WHAT TO DO -
Return each line of the records with nothing changed, pictures excepted.

Start of EXTRACTED MATERIAL

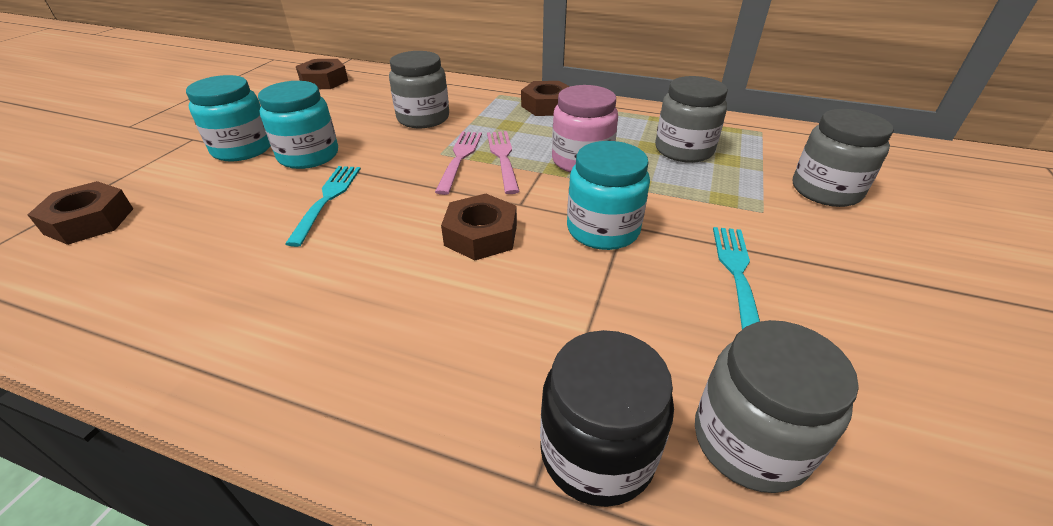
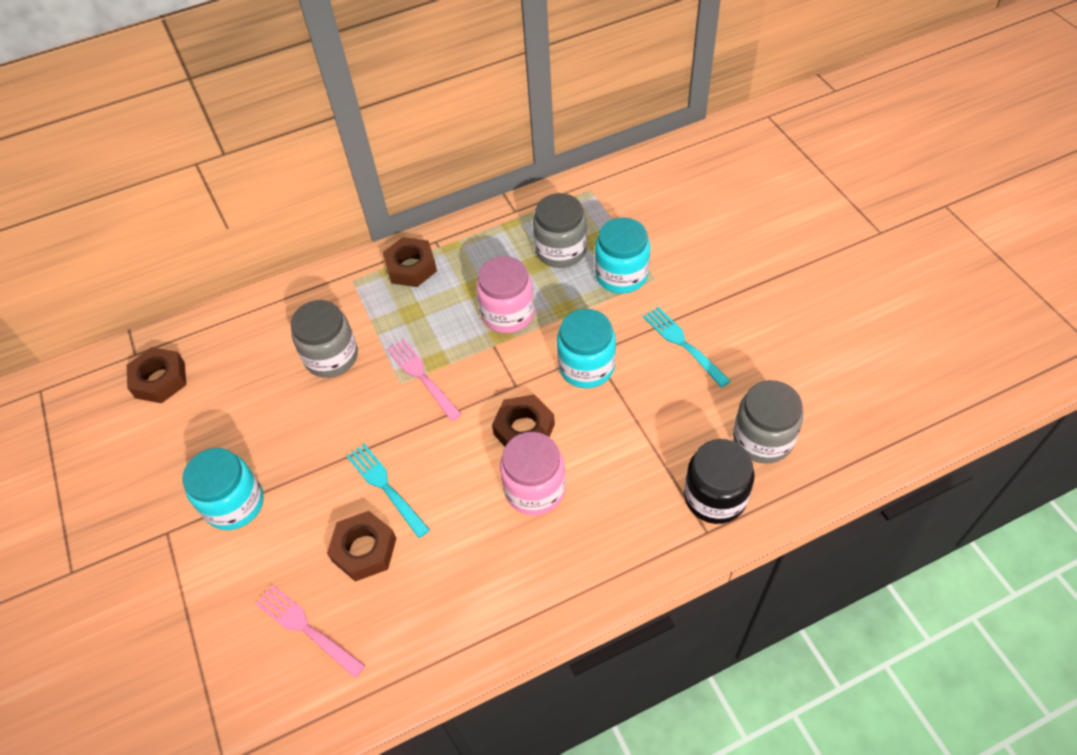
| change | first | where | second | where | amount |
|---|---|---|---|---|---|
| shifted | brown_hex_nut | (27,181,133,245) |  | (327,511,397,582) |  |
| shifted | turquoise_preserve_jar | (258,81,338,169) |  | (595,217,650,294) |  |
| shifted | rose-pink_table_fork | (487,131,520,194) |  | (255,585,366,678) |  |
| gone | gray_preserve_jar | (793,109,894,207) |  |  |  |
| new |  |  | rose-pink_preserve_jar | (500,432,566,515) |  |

End of EXTRACTED MATERIAL

RESPONSE -
| change | first | where | second | where | amount |
|---|---|---|---|---|---|
| shifted | brown_hex_nut | (27,181,133,245) |  | (327,511,397,582) |  |
| shifted | turquoise_preserve_jar | (258,81,338,169) |  | (595,217,650,294) |  |
| shifted | rose-pink_table_fork | (487,131,520,194) |  | (255,585,366,678) |  |
| gone | gray_preserve_jar | (793,109,894,207) |  |  |  |
| new |  |  | rose-pink_preserve_jar | (500,432,566,515) |  |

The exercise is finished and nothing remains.